# Activity
Copy out each line of the listing below that contains the word "none".

# Exercise inputs

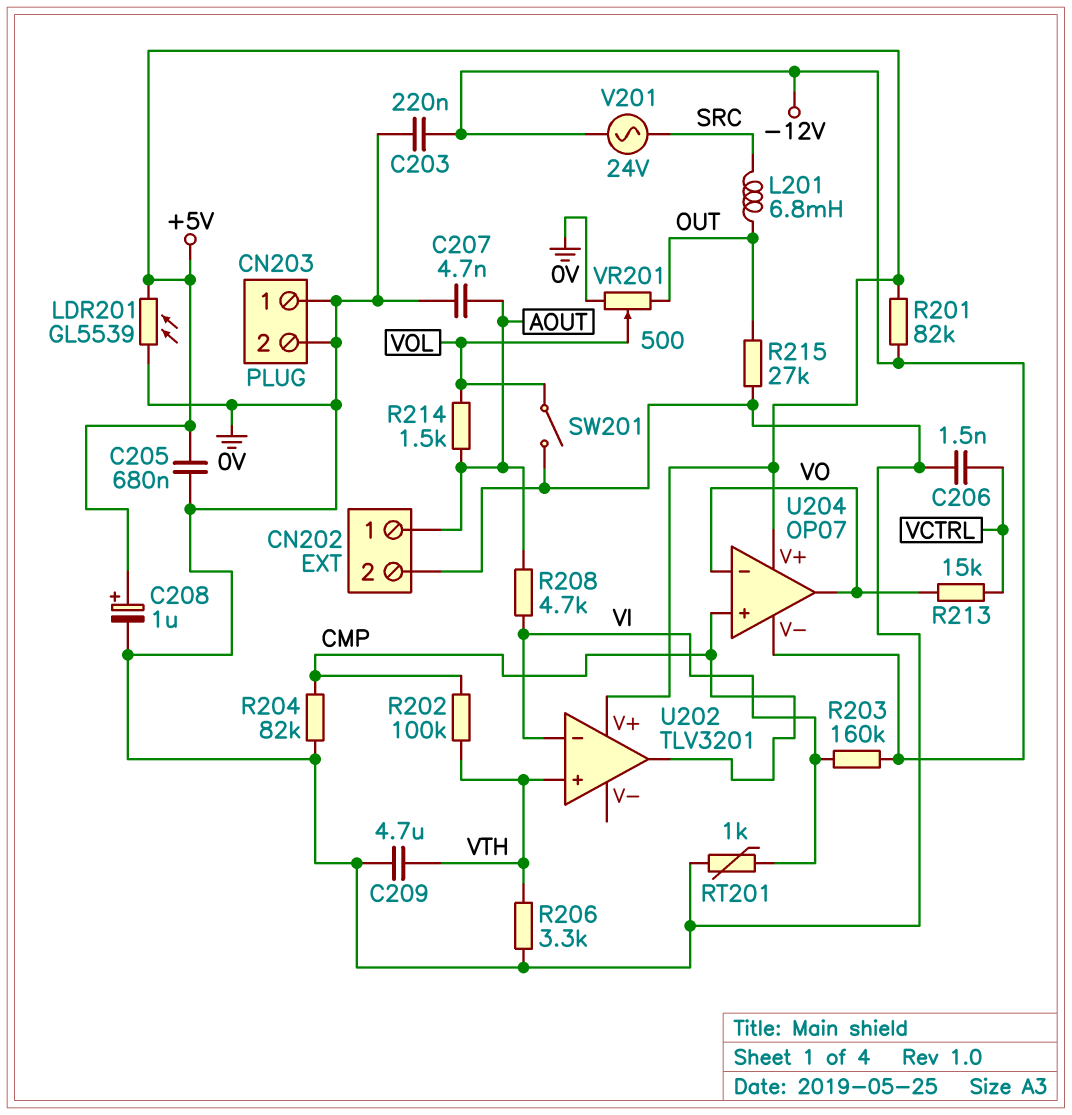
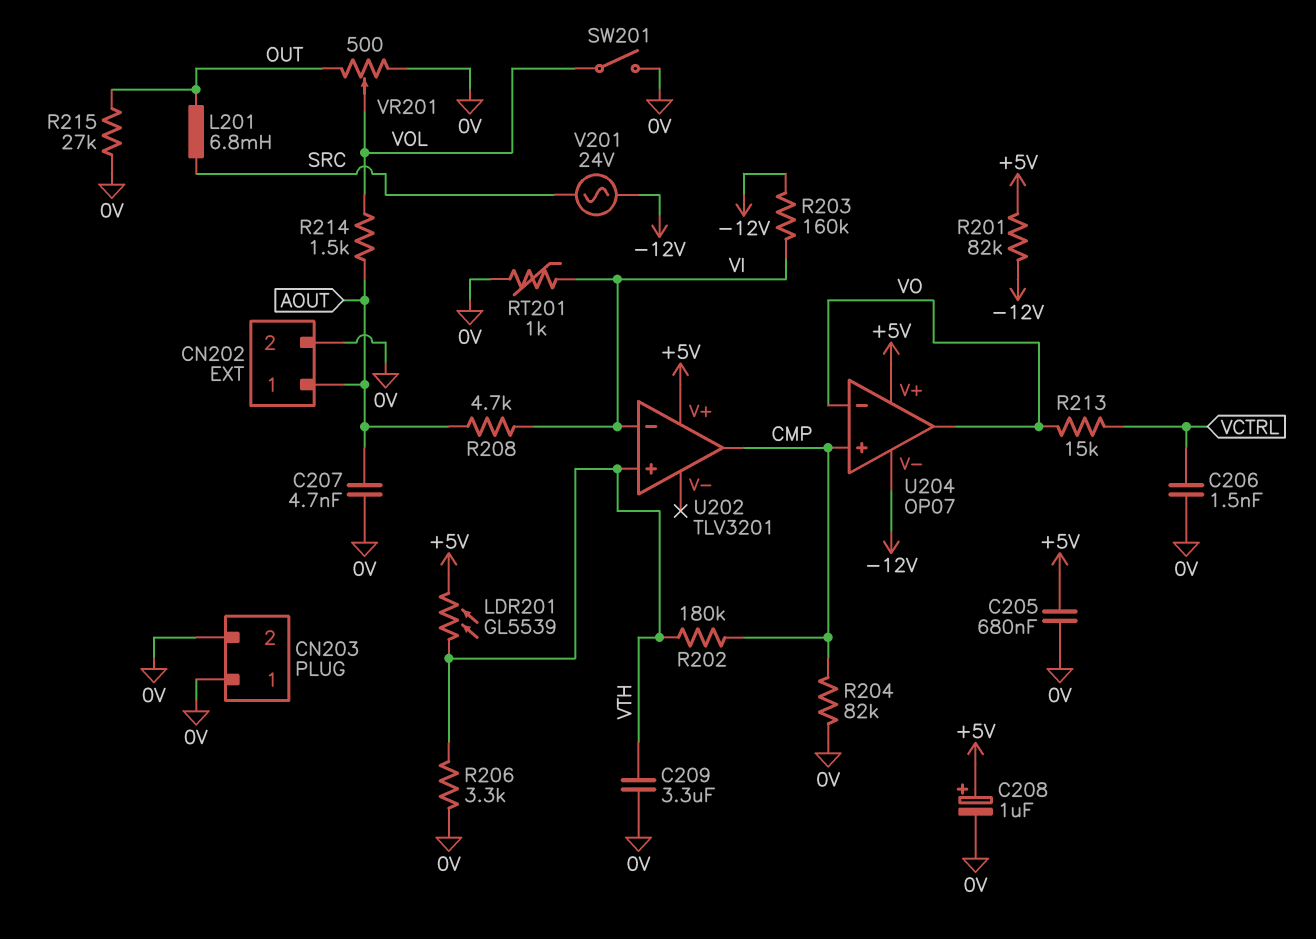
C203: 220nF (-12V, 0V) -> none
C209: 4.7uF (0V, VTH) -> 3.3uF (0V, VTH)
LDR201: GL5539 (+5V, 0V) -> GL5539 (+5V, VTH)
R202: 100k (CMP, VTH) -> 180k (CMP, VTH)

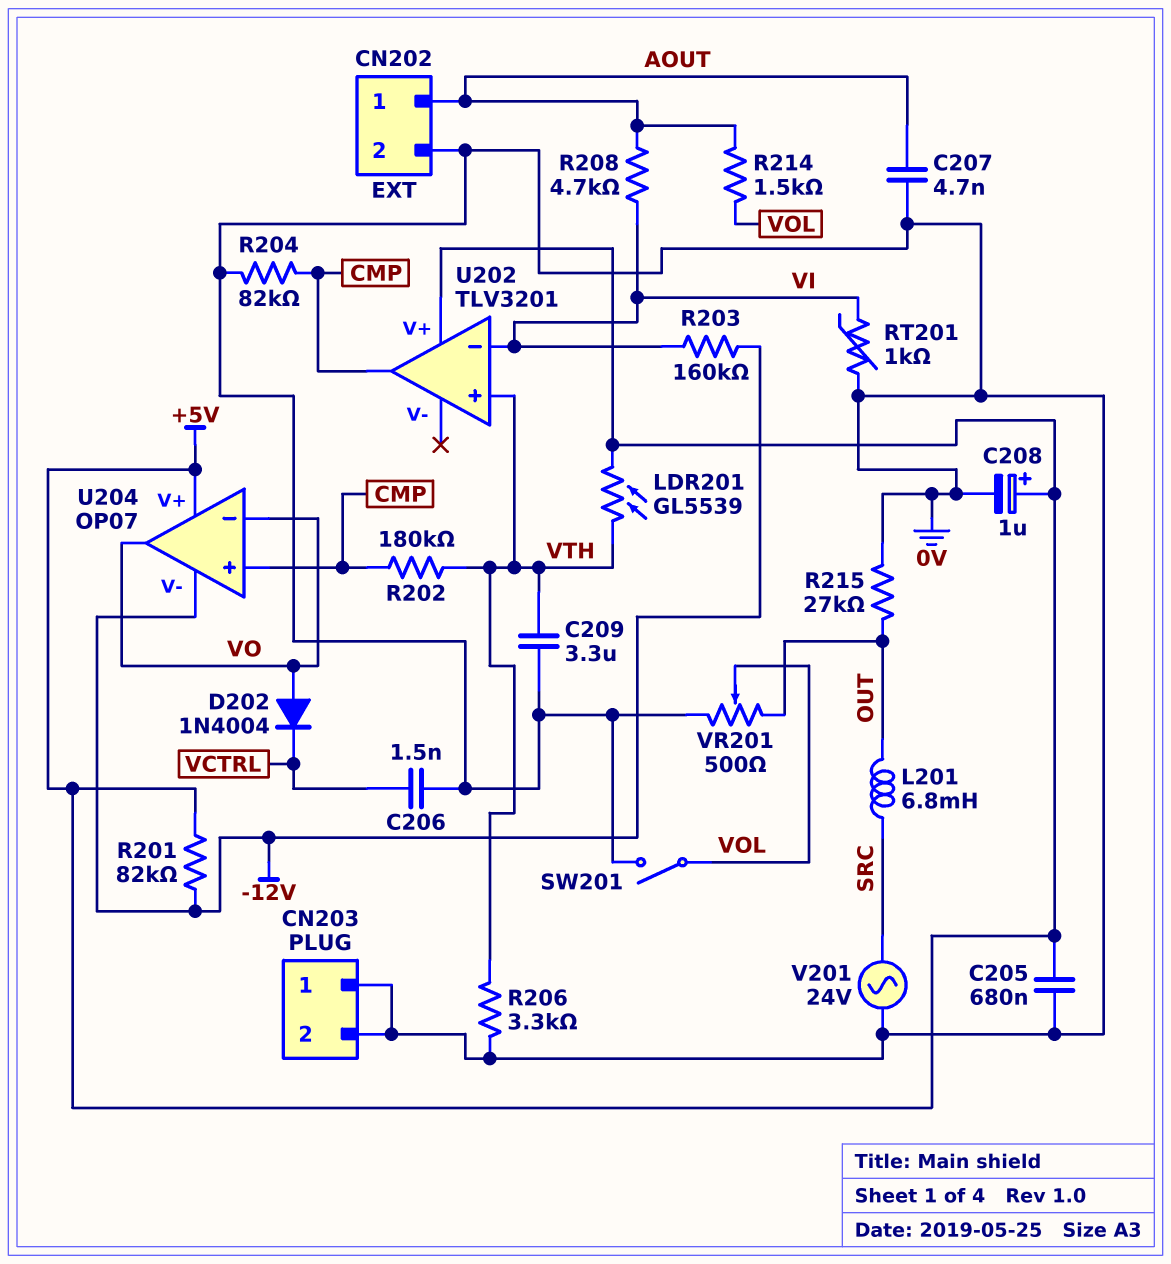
D202: none -> diode 1N4004 (A VO, K VCTRL)
R213: 15k (VCTRL, VO) -> none
V201: AC 24V (-12V, SRC) -> AC 24V (0V, SRC)

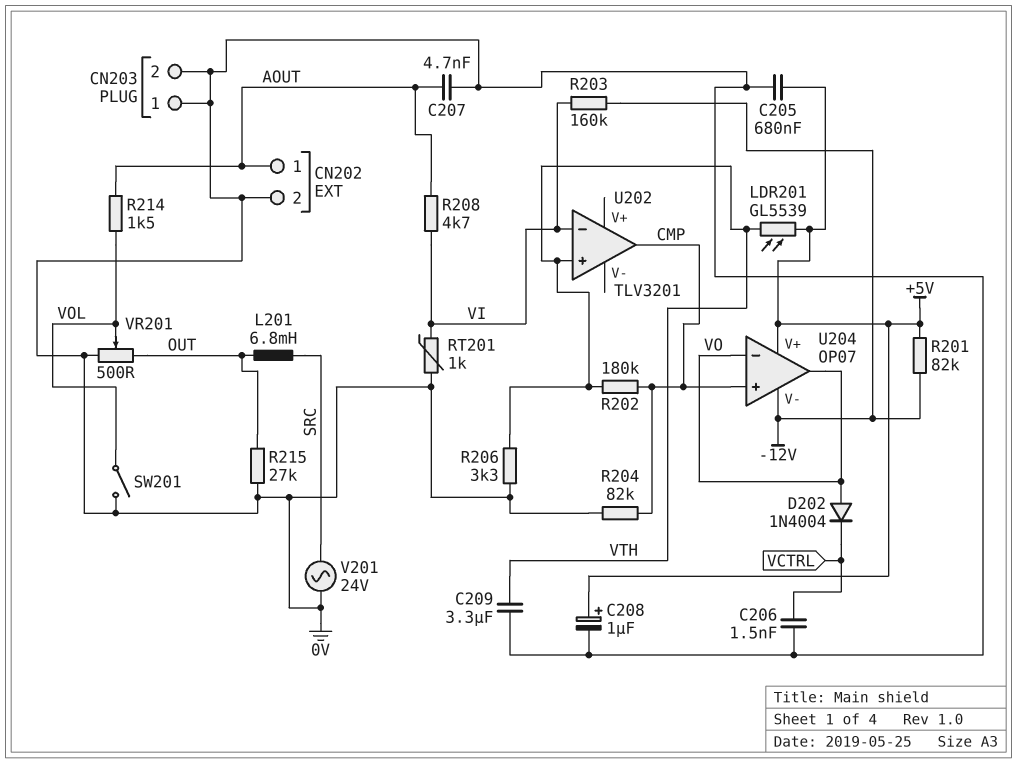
U202 pin V+: +5V -> none

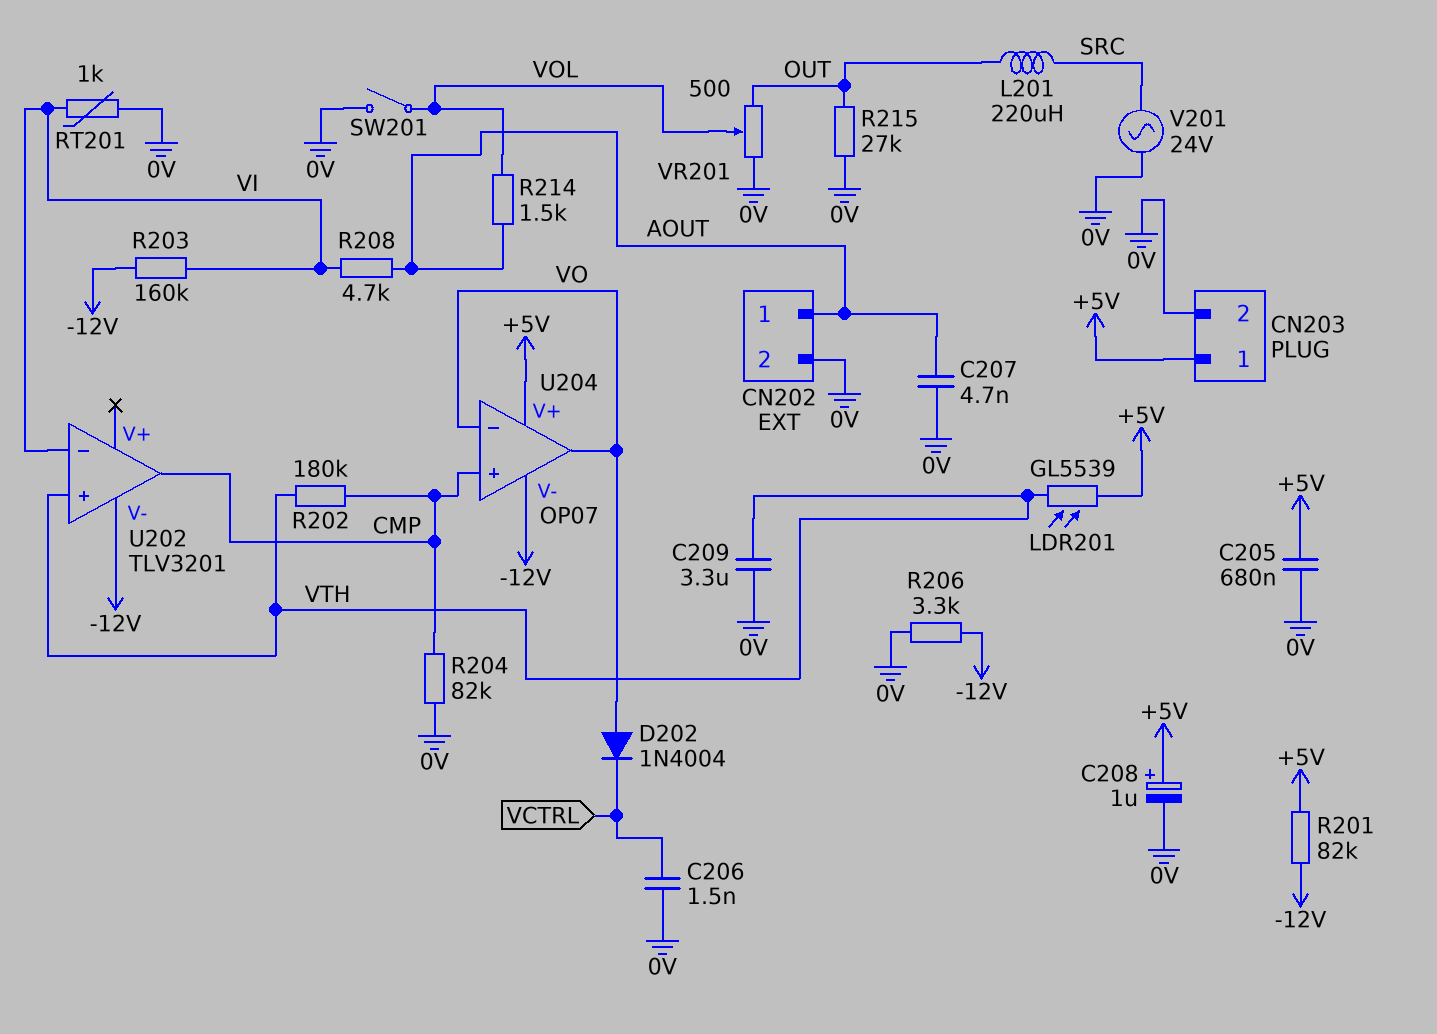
CN203 pin 1: 0V -> +5V
L201: 6.8mH (OUT, SRC) -> 220uH (OUT, SRC)
R206: 3.3k (0V, VTH) -> 3.3k (-12V, 0V)
U202 pin V-: none -> -12V

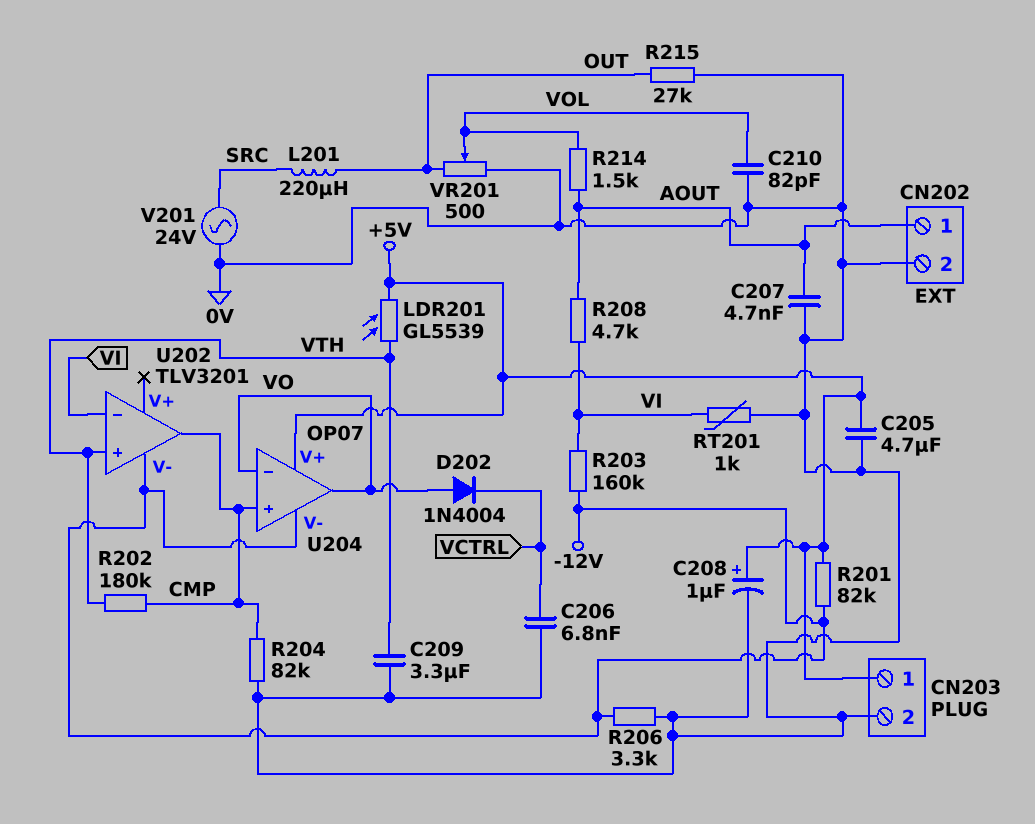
C205: 680nF (+5V, 0V) -> 4.7uF (+5V, 0V)
C206: 1.5nF (0V, VCTRL) -> 6.8nF (0V, VCTRL)
C210: none -> 82pF (0V, VOL)
SW201: switch (0V, VOL) -> none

# Task output
C203: 220nF (-12V, 0V) -> none
D202: none -> diode 1N4004 (A VO, K VCTRL)
R213: 15k (VCTRL, VO) -> none
U202 pin V+: +5V -> none
U202 pin V-: none -> -12V
C210: none -> 82pF (0V, VOL)
SW201: switch (0V, VOL) -> none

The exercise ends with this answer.